◆ Exercise aim
For each line in the material below that holds "semicircle", copy that line.

◆ Record set
☆ ☆ ☆
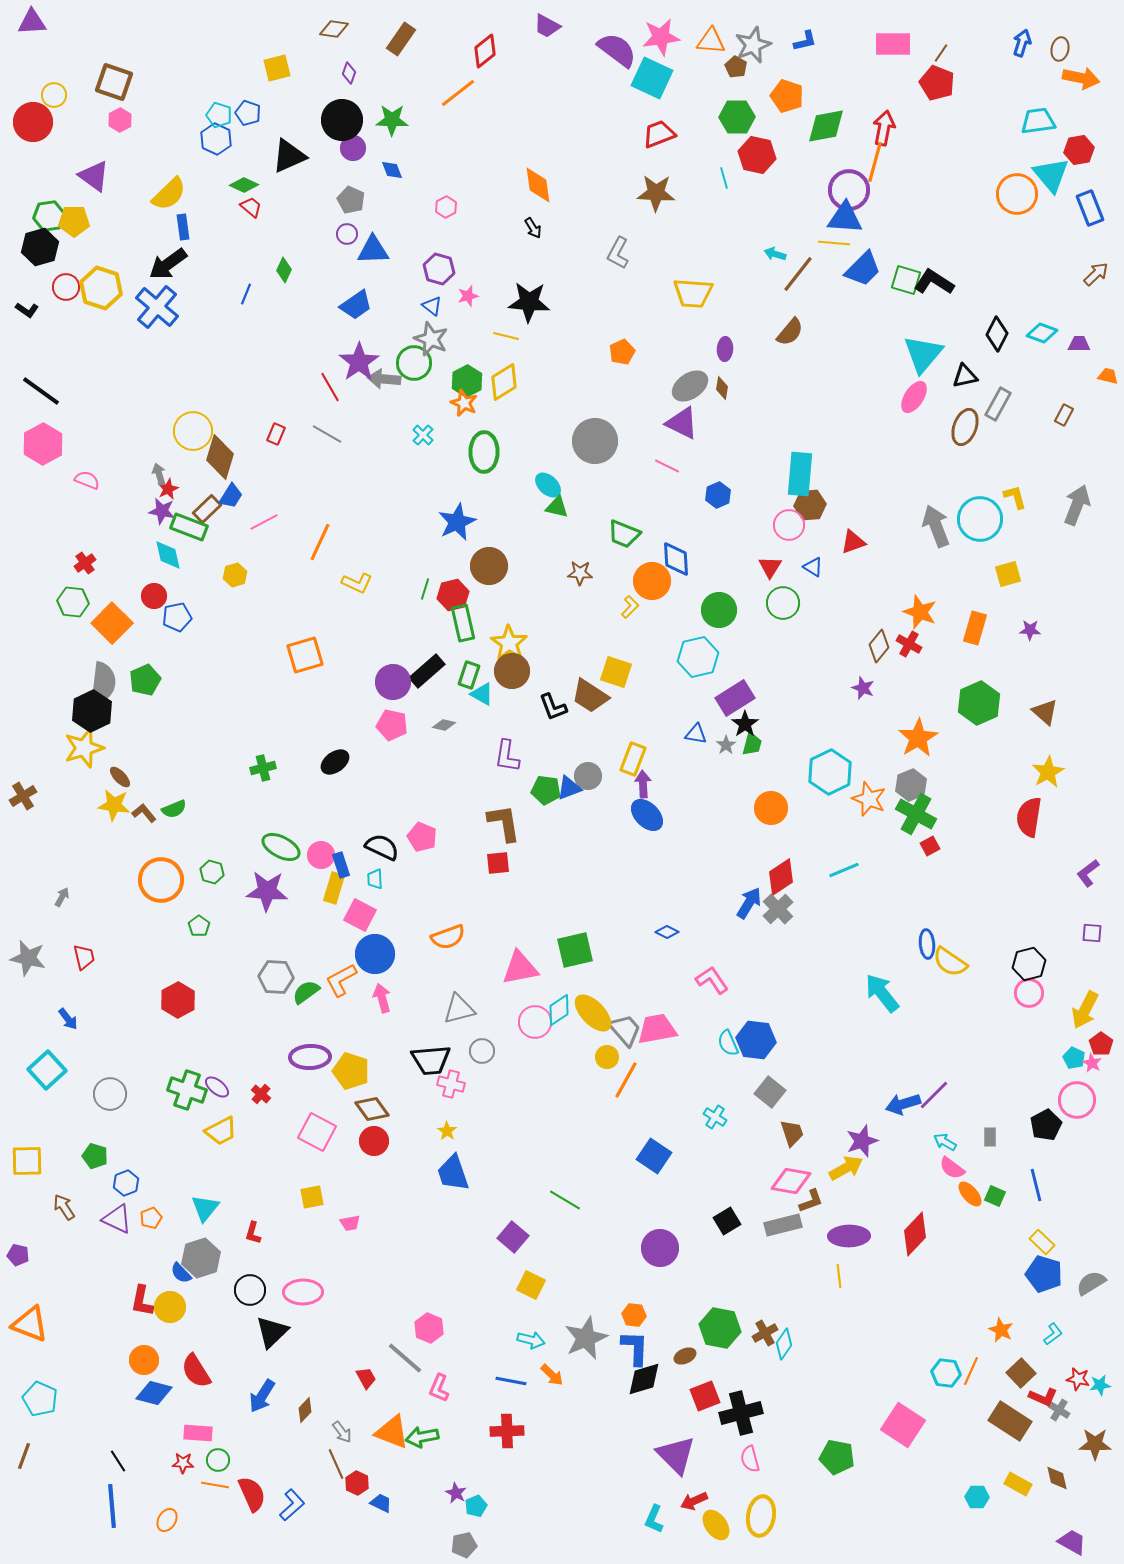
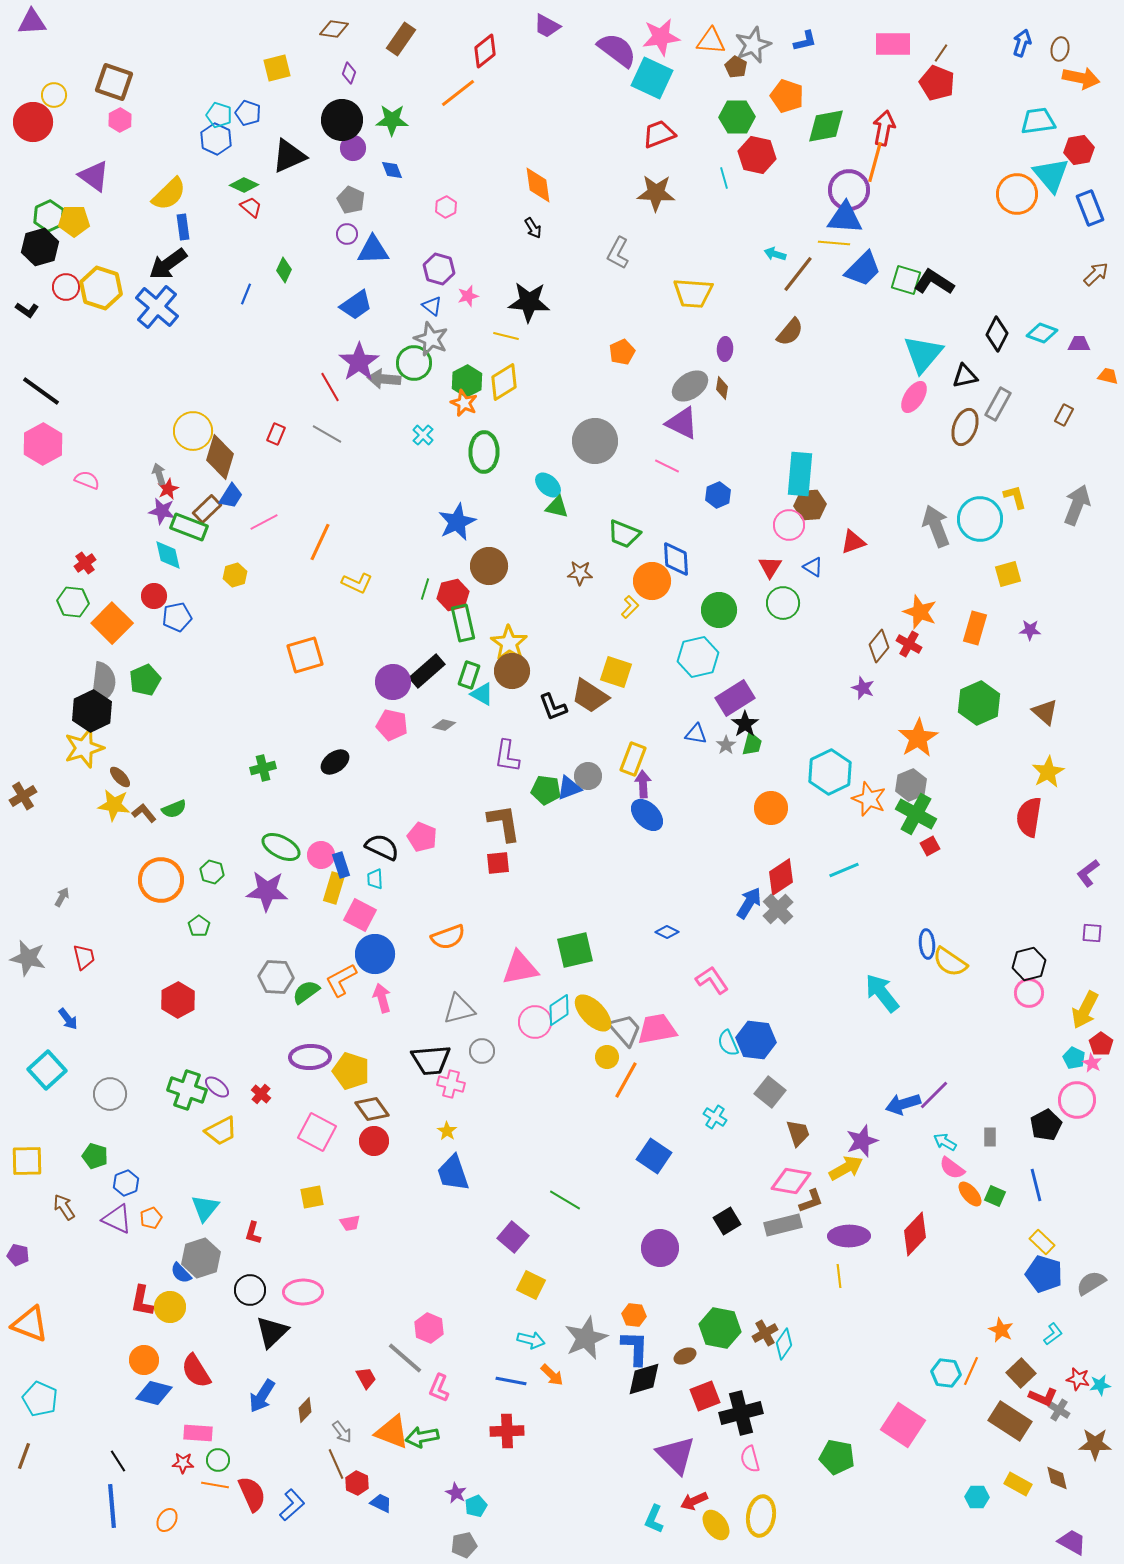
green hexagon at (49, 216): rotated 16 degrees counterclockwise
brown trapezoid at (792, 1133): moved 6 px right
☆ ☆ ☆
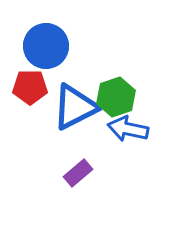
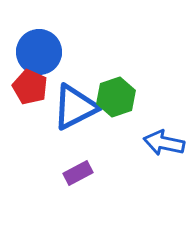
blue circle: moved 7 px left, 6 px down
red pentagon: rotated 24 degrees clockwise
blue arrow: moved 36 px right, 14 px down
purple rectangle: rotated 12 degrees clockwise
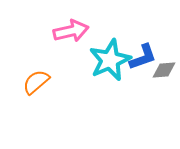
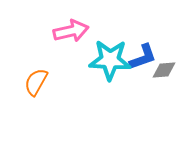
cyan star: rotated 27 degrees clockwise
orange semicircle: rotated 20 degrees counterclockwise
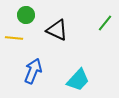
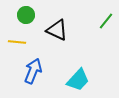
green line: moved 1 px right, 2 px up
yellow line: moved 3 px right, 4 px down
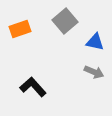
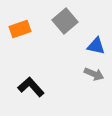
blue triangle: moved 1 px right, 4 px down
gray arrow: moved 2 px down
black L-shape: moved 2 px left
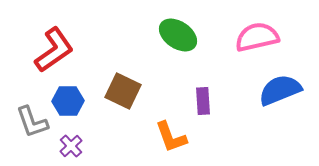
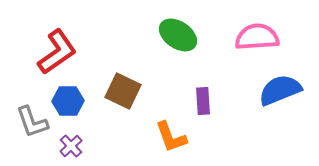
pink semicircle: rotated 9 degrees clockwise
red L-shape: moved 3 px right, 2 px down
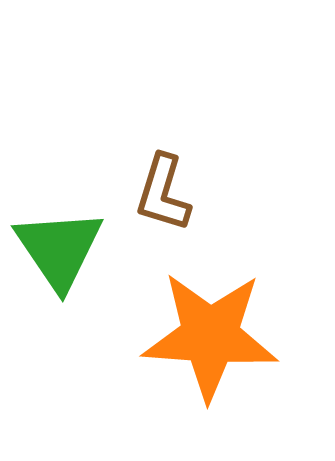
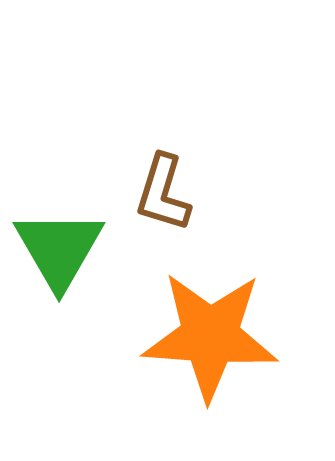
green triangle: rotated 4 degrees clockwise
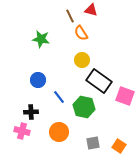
☆ ☆ ☆
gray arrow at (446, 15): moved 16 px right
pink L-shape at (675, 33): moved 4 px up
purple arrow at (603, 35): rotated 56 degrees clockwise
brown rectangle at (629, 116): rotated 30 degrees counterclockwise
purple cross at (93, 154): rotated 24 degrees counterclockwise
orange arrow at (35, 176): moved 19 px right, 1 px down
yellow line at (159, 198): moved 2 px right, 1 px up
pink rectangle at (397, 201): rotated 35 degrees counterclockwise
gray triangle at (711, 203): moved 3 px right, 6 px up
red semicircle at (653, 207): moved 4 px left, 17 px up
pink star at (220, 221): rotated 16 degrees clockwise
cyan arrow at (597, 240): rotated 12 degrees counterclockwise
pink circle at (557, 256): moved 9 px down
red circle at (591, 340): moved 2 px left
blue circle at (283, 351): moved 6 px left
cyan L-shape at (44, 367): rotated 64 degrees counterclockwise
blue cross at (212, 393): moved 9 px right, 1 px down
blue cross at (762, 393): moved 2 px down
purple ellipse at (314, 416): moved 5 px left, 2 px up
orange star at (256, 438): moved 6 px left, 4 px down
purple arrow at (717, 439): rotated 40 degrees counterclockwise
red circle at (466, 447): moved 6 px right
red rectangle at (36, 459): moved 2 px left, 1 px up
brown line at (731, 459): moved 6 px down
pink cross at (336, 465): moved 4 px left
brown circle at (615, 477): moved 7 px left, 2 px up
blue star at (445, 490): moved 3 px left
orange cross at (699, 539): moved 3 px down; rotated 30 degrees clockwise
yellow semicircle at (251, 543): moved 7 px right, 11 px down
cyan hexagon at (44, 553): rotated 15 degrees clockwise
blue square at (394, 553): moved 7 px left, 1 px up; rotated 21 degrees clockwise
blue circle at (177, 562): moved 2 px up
☆ ☆ ☆
◆ Solution to the exercise
orange semicircle: rotated 20 degrees counterclockwise
pink semicircle: rotated 9 degrees clockwise
red semicircle at (653, 207): moved 4 px left, 17 px up
yellow semicircle at (251, 543): moved 7 px right, 11 px down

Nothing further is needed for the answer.